* **TASK TO COMPLETE**: Copy out exactly the lines below that run from the one holding "none -> white tile E11 level 1" to the one holding "none -> white tile H6:H7 level 1", keeping both of those lines and no others.

* **Scene change data**:
++++++

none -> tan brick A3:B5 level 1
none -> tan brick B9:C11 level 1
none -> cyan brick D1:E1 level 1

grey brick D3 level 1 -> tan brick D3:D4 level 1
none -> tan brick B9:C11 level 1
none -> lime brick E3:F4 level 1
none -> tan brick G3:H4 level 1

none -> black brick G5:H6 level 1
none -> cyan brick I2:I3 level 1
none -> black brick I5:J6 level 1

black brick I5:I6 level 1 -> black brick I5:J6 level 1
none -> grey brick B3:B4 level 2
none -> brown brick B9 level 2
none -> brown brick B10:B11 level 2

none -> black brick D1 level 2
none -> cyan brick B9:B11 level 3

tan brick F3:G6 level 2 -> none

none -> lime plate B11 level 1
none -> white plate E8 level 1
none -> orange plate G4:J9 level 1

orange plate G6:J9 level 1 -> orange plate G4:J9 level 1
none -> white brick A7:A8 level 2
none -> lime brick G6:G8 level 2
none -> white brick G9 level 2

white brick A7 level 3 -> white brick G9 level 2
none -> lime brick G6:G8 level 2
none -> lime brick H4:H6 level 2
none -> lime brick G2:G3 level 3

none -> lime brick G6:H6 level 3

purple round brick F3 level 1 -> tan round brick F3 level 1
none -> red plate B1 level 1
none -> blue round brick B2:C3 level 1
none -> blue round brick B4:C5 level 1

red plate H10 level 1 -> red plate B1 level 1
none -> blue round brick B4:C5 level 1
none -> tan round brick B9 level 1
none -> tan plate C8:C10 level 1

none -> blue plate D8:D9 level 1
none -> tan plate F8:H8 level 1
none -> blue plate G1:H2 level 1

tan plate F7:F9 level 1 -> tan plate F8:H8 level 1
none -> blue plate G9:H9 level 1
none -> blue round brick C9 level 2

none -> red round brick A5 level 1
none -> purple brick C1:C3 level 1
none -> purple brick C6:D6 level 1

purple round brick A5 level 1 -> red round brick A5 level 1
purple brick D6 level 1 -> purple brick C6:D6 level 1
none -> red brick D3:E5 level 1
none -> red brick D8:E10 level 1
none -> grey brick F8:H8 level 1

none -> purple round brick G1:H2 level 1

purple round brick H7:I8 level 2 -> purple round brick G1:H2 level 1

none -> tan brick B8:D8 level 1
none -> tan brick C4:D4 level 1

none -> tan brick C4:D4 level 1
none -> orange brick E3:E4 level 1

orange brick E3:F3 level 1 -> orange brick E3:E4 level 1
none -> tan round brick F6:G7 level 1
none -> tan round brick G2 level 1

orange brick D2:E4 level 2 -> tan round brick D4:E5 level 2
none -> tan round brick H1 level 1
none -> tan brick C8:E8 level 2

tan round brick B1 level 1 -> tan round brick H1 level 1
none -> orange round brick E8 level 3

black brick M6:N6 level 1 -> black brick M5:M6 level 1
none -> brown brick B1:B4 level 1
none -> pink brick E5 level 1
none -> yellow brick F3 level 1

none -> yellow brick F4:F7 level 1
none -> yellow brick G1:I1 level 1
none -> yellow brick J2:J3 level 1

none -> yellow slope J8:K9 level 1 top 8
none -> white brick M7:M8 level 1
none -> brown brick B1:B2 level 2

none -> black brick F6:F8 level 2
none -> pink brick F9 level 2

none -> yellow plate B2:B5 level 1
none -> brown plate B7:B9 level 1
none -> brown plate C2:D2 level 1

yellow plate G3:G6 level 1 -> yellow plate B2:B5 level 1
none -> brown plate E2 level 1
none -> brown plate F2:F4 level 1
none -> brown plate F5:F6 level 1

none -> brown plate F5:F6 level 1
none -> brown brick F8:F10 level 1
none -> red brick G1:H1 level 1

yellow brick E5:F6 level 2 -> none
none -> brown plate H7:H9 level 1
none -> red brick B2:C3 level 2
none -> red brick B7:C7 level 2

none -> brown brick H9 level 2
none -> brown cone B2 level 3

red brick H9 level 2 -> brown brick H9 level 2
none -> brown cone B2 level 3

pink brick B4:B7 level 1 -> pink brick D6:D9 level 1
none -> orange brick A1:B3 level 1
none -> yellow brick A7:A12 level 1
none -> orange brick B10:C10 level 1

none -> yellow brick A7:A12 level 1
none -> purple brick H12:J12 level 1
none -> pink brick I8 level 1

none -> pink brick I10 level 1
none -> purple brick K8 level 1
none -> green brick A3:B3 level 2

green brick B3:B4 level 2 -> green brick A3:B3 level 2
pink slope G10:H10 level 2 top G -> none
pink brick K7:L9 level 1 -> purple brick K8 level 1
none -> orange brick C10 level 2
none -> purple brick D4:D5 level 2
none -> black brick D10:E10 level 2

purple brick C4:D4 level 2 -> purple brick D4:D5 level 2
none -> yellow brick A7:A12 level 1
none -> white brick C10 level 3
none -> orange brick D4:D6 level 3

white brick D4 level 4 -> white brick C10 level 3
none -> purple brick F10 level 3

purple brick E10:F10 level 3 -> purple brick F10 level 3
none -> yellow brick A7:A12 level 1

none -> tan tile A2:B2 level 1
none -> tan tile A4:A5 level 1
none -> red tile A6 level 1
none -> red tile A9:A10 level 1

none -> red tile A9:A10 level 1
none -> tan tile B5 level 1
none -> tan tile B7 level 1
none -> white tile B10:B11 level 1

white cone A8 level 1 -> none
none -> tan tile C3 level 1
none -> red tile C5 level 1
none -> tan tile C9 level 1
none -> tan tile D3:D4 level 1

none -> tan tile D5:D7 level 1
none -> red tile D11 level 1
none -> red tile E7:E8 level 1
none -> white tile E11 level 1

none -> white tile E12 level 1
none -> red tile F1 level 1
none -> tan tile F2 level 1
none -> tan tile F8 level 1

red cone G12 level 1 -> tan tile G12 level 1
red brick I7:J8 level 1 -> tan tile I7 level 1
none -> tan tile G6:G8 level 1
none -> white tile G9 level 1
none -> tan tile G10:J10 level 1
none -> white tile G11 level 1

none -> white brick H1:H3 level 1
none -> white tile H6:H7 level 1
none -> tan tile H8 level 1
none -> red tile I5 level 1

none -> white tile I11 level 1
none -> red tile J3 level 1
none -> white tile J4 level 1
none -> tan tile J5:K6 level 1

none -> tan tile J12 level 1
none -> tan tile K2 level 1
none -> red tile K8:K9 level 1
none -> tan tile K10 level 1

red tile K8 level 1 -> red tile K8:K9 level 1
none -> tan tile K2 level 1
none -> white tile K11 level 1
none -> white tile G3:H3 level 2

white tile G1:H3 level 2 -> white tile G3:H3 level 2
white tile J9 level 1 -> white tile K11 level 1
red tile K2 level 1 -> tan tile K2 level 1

++++++

* **TASK RESPONSE**:
none -> white tile E11 level 1

none -> white tile E12 level 1
none -> red tile F1 level 1
none -> tan tile F2 level 1
none -> tan tile F8 level 1

red cone G12 level 1 -> tan tile G12 level 1
red brick I7:J8 level 1 -> tan tile I7 level 1
none -> tan tile G6:G8 level 1
none -> white tile G9 level 1
none -> tan tile G10:J10 level 1
none -> white tile G11 level 1

none -> white brick H1:H3 level 1
none -> white tile H6:H7 level 1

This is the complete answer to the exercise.